For this exercise, write out the full listing that follows exactly and skip its pictures.
====== THE INPUT ======
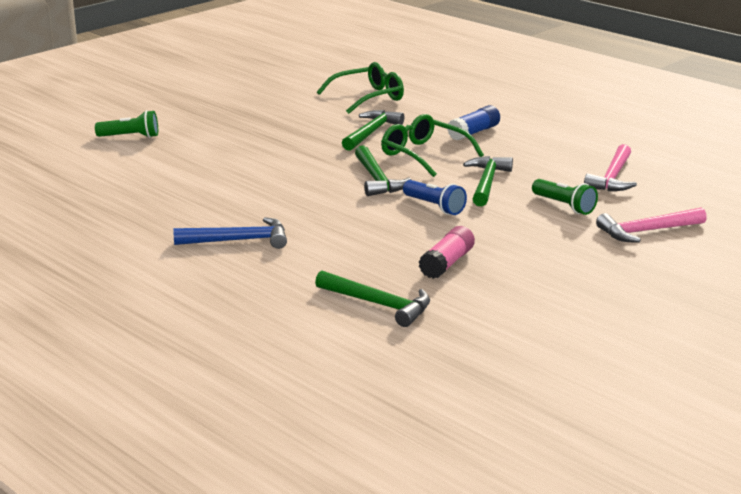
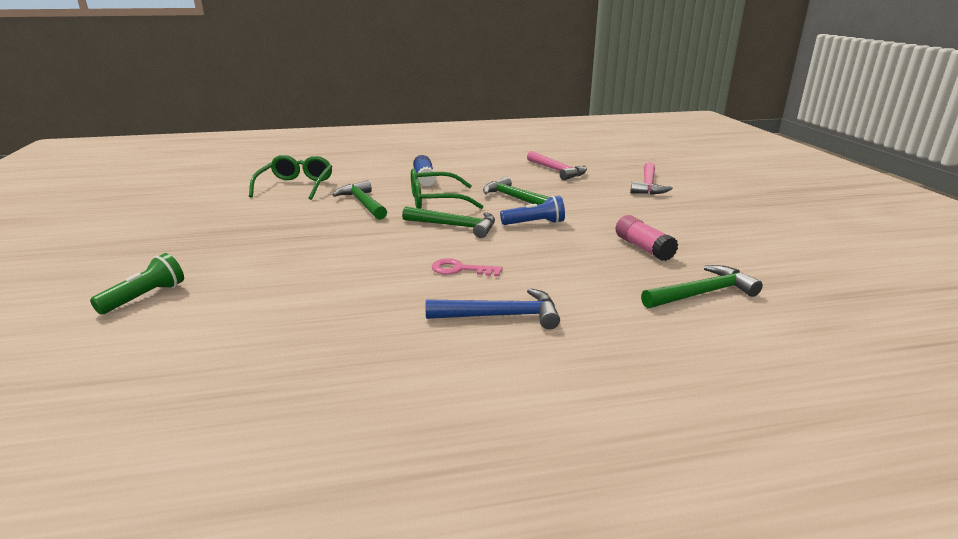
camera: 55 degrees left, 0 degrees up
(238, 240) = (500, 316): blue hammer -> blue hammer turned 60 degrees clockwise
(295, 207) = (461, 269): none -> pink key
(564, 206) = (584, 192): green flashlight -> none

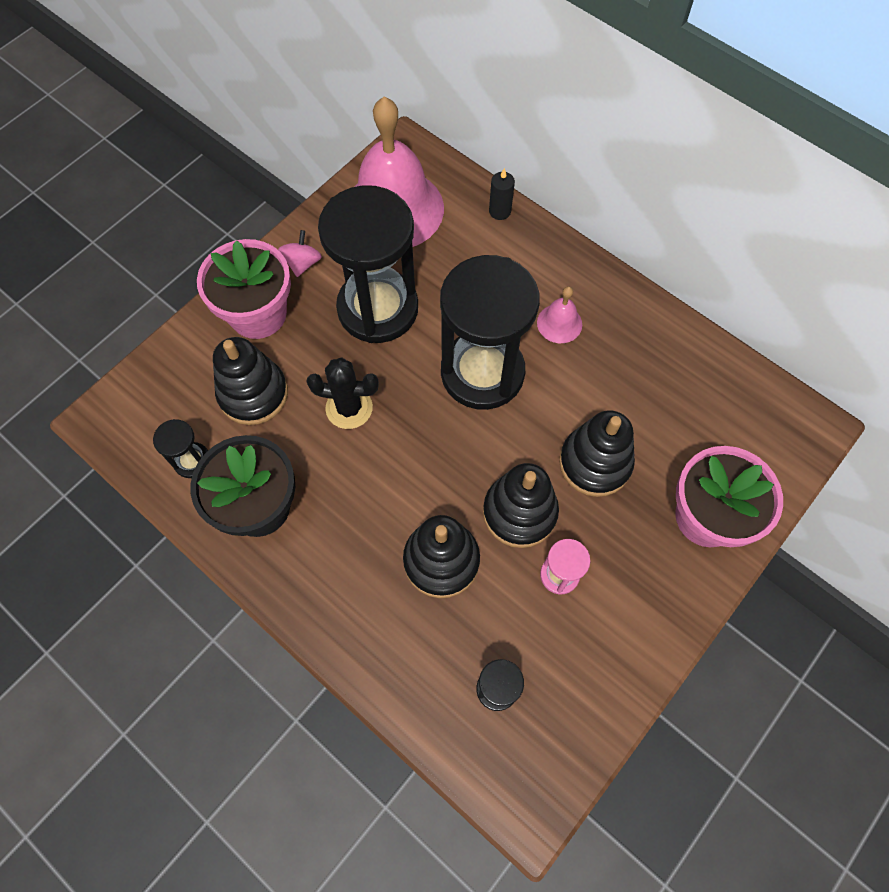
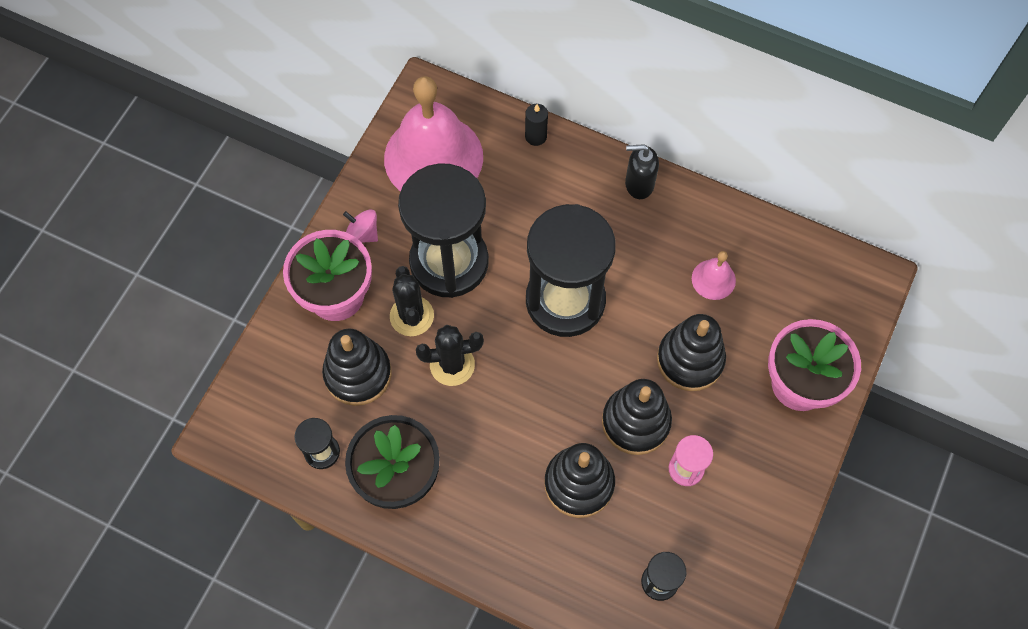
camera: 15 degrees left, 0 degrees up
(302, 263) = (362, 234): pink spinning top -> pink spinning top turned 60 degrees counterclockwise
(324, 351) = (412, 316): none -> black cactus
(559, 323) = (622, 235): pink bell -> pink bell (713, 279)
(590, 278) = (639, 184): none -> black soap dispenser

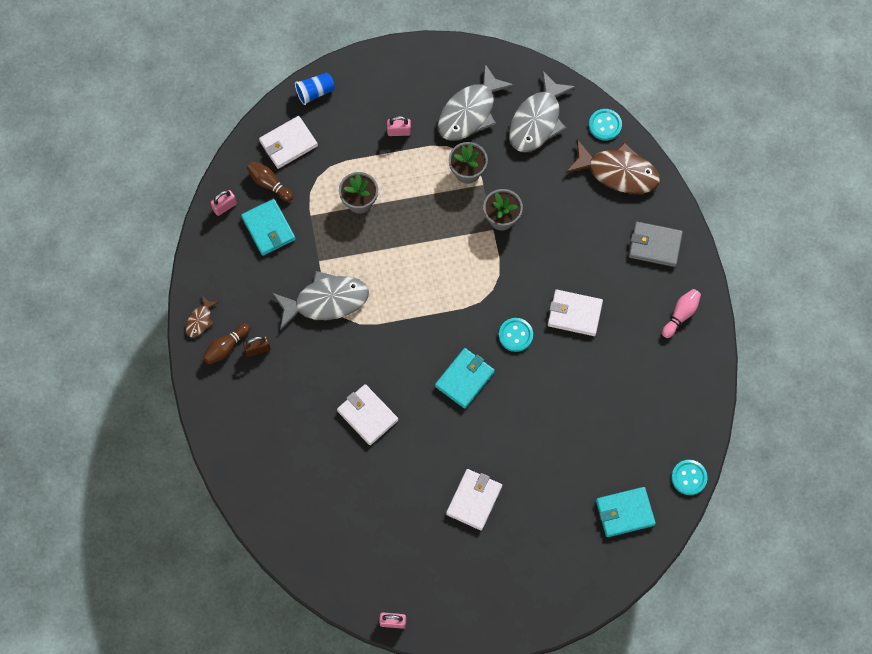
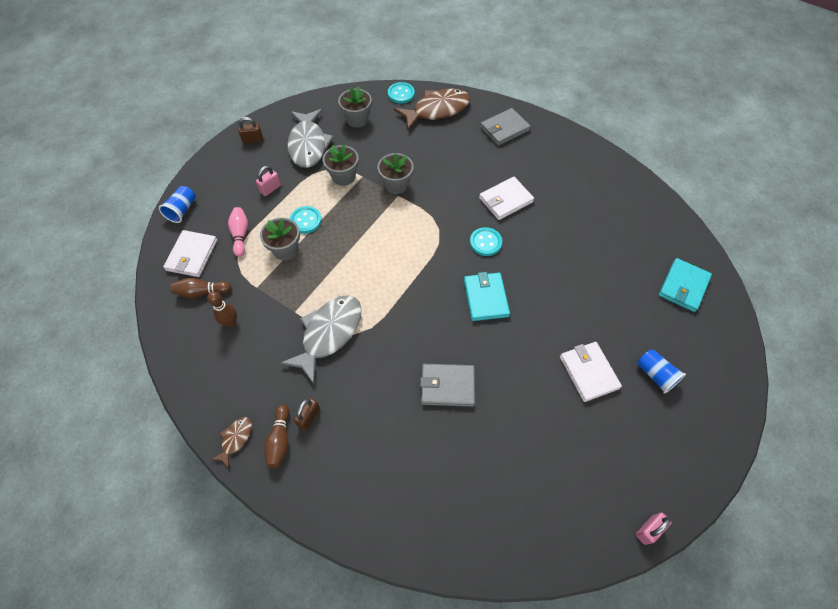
camera: 45 degrees left, 10 degrees down
(200, 320) = (235, 439): brown fish -> brown fish turned 135 degrees counterclockwise
(224, 206) = (178, 336): pink padlock -> none
(268, 228) = (231, 322): turquoise wallet -> brown bowling pin
(367, 415) = (447, 386): white wallet -> grey wallet
(429, 65) = (253, 140): none -> brown padlock
(518, 547) = (655, 375): none -> blue cup
(537, 120) = (357, 119): grey fish -> grey flower pot
(681, 315) = (564, 151): pink bowling pin -> pink bowling pin (240, 235)
(689, 477) = (687, 231): turquoise button -> turquoise button (306, 220)

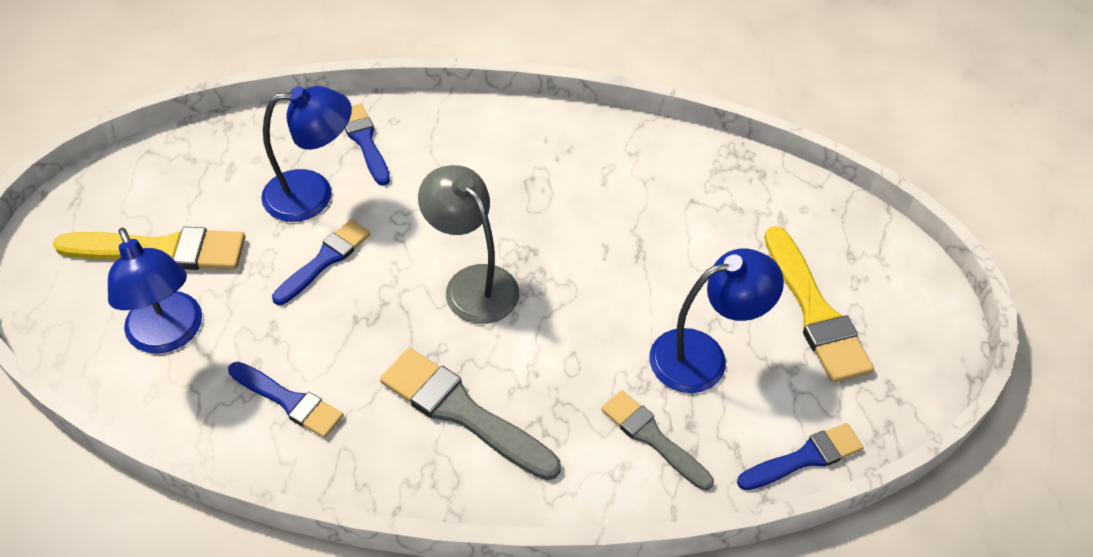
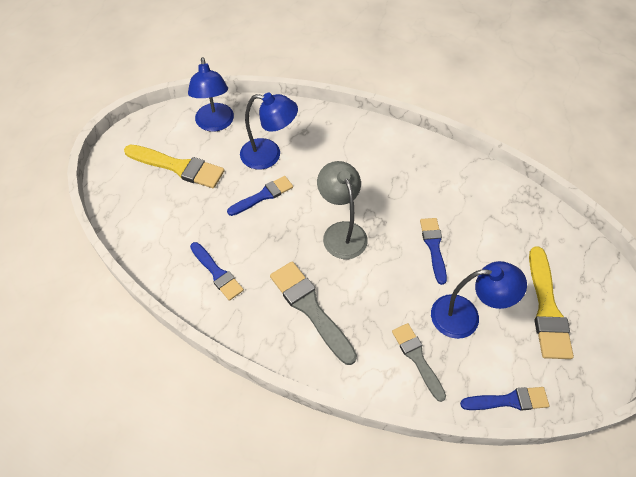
camera: 20 degrees right, 5 degrees up
(169, 335) = (167, 216): blue lamp -> blue lamp (215, 124)
(365, 141) = (308, 131): blue brush -> blue brush (433, 247)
======
SOLVED EXERCISE:
camera: 55 degrees left, 0 degrees up
(238, 240) = (500, 316): blue hammer -> blue hammer turned 60 degrees clockwise
(295, 207) = (461, 269): none -> pink key
(564, 206) = (584, 192): green flashlight -> none

camera: 15 degrees left, 0 degrees up
(302, 263) = (362, 234): pink spinning top -> pink spinning top turned 60 degrees counterclockwise
(324, 351) = (412, 316): none -> black cactus
(559, 323) = (622, 235): pink bell -> pink bell (713, 279)
(590, 278) = (639, 184): none -> black soap dispenser

camera: 45 degrees left, 10 degrees down
(200, 320) = (235, 439): brown fish -> brown fish turned 135 degrees counterclockwise
(224, 206) = (178, 336): pink padlock -> none
(268, 228) = (231, 322): turquoise wallet -> brown bowling pin
(367, 415) = (447, 386): white wallet -> grey wallet
(429, 65) = (253, 140): none -> brown padlock
(518, 547) = (655, 375): none -> blue cup
(537, 120) = (357, 119): grey fish -> grey flower pot
(681, 315) = (564, 151): pink bowling pin -> pink bowling pin (240, 235)
(689, 477) = (687, 231): turquoise button -> turquoise button (306, 220)

camera: 20 degrees right, 5 degrees up
(169, 335) = (167, 216): blue lamp -> blue lamp (215, 124)
(365, 141) = (308, 131): blue brush -> blue brush (433, 247)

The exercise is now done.